• YOUR ASSIGNMENT: Word for word, set down every record that appears below.

RECORDS TO USE Start Marker

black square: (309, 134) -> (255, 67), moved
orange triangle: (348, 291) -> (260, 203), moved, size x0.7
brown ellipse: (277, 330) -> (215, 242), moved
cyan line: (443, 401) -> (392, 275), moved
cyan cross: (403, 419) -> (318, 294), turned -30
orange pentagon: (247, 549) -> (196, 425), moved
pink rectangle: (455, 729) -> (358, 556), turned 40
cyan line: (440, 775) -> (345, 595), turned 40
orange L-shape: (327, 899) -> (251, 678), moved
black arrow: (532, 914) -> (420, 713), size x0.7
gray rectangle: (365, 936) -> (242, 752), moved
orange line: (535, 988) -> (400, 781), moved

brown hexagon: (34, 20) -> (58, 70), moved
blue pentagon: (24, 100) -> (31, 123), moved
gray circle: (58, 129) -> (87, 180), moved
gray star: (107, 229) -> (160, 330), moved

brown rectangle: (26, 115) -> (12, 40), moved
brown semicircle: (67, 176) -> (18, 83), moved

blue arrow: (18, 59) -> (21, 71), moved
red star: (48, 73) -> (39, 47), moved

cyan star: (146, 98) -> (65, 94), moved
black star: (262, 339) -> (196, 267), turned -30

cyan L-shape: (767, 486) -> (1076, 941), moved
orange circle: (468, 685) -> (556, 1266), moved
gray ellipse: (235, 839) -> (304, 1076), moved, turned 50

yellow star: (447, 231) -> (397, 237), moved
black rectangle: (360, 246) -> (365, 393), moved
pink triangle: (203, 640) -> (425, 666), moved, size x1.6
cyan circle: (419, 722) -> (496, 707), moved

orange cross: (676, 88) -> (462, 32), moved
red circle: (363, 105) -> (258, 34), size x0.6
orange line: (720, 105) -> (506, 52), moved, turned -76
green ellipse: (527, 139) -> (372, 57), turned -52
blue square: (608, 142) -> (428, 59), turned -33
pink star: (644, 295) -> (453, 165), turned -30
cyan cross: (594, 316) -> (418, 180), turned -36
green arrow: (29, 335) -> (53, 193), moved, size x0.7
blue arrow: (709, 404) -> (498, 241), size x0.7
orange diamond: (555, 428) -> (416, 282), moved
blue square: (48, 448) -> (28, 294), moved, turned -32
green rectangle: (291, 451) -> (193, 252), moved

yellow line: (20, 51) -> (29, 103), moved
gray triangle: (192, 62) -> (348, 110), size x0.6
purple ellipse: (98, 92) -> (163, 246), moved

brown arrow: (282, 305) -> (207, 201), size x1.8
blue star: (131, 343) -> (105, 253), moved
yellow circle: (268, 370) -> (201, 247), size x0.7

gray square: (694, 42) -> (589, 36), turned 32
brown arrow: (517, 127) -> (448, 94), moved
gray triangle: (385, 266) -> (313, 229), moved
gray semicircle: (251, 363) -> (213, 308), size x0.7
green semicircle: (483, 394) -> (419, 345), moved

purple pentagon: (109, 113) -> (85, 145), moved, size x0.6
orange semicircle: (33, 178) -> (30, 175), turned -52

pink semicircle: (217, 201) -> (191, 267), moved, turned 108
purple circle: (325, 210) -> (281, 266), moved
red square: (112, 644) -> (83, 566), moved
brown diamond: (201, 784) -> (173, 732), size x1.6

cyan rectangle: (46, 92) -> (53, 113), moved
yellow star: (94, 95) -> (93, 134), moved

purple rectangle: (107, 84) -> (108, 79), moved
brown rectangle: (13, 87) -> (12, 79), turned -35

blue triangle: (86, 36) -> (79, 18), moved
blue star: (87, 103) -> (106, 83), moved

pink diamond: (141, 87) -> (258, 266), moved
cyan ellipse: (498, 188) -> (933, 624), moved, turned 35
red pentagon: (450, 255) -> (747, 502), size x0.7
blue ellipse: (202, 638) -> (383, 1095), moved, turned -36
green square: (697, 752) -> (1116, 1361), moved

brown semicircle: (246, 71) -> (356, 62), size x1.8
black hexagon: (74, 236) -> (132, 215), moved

RECORDS TO USE End Marker

• REPLY:
black square: (309, 134) -> (255, 67), moved
orange triangle: (348, 291) -> (260, 203), moved, size x0.7
brown ellipse: (277, 330) -> (215, 242), moved
cyan line: (443, 401) -> (392, 275), moved
cyan cross: (403, 419) -> (318, 294), turned -30
orange pentagon: (247, 549) -> (196, 425), moved
pink rectangle: (455, 729) -> (358, 556), turned 40
cyan line: (440, 775) -> (345, 595), turned 40
orange L-shape: (327, 899) -> (251, 678), moved
black arrow: (532, 914) -> (420, 713), size x0.7
gray rectangle: (365, 936) -> (242, 752), moved
orange line: (535, 988) -> (400, 781), moved

brown hexagon: (34, 20) -> (58, 70), moved
blue pentagon: (24, 100) -> (31, 123), moved
gray circle: (58, 129) -> (87, 180), moved
gray star: (107, 229) -> (160, 330), moved

brown rectangle: (26, 115) -> (12, 40), moved
brown semicircle: (67, 176) -> (18, 83), moved

blue arrow: (18, 59) -> (21, 71), moved
red star: (48, 73) -> (39, 47), moved

cyan star: (146, 98) -> (65, 94), moved
black star: (262, 339) -> (196, 267), turned -30

cyan L-shape: (767, 486) -> (1076, 941), moved
orange circle: (468, 685) -> (556, 1266), moved
gray ellipse: (235, 839) -> (304, 1076), moved, turned 50

yellow star: (447, 231) -> (397, 237), moved
black rectangle: (360, 246) -> (365, 393), moved
pink triangle: (203, 640) -> (425, 666), moved, size x1.6
cyan circle: (419, 722) -> (496, 707), moved

orange cross: (676, 88) -> (462, 32), moved
red circle: (363, 105) -> (258, 34), size x0.6
orange line: (720, 105) -> (506, 52), moved, turned -76
green ellipse: (527, 139) -> (372, 57), turned -52
blue square: (608, 142) -> (428, 59), turned -33
pink star: (644, 295) -> (453, 165), turned -30
cyan cross: (594, 316) -> (418, 180), turned -36
green arrow: (29, 335) -> (53, 193), moved, size x0.7
blue arrow: (709, 404) -> (498, 241), size x0.7
orange diamond: (555, 428) -> (416, 282), moved
blue square: (48, 448) -> (28, 294), moved, turned -32
green rectangle: (291, 451) -> (193, 252), moved

yellow line: (20, 51) -> (29, 103), moved
gray triangle: (192, 62) -> (348, 110), size x0.6
purple ellipse: (98, 92) -> (163, 246), moved

brown arrow: (282, 305) -> (207, 201), size x1.8
blue star: (131, 343) -> (105, 253), moved
yellow circle: (268, 370) -> (201, 247), size x0.7

gray square: (694, 42) -> (589, 36), turned 32
brown arrow: (517, 127) -> (448, 94), moved
gray triangle: (385, 266) -> (313, 229), moved
gray semicircle: (251, 363) -> (213, 308), size x0.7
green semicircle: (483, 394) -> (419, 345), moved

purple pentagon: (109, 113) -> (85, 145), moved, size x0.6
orange semicircle: (33, 178) -> (30, 175), turned -52

pink semicircle: (217, 201) -> (191, 267), moved, turned 108
purple circle: (325, 210) -> (281, 266), moved
red square: (112, 644) -> (83, 566), moved
brown diamond: (201, 784) -> (173, 732), size x1.6

cyan rectangle: (46, 92) -> (53, 113), moved
yellow star: (94, 95) -> (93, 134), moved

purple rectangle: (107, 84) -> (108, 79), moved
brown rectangle: (13, 87) -> (12, 79), turned -35

blue triangle: (86, 36) -> (79, 18), moved
blue star: (87, 103) -> (106, 83), moved

pink diamond: (141, 87) -> (258, 266), moved
cyan ellipse: (498, 188) -> (933, 624), moved, turned 35
red pentagon: (450, 255) -> (747, 502), size x0.7
blue ellipse: (202, 638) -> (383, 1095), moved, turned -36
green square: (697, 752) -> (1116, 1361), moved

brown semicircle: (246, 71) -> (356, 62), size x1.8
black hexagon: (74, 236) -> (132, 215), moved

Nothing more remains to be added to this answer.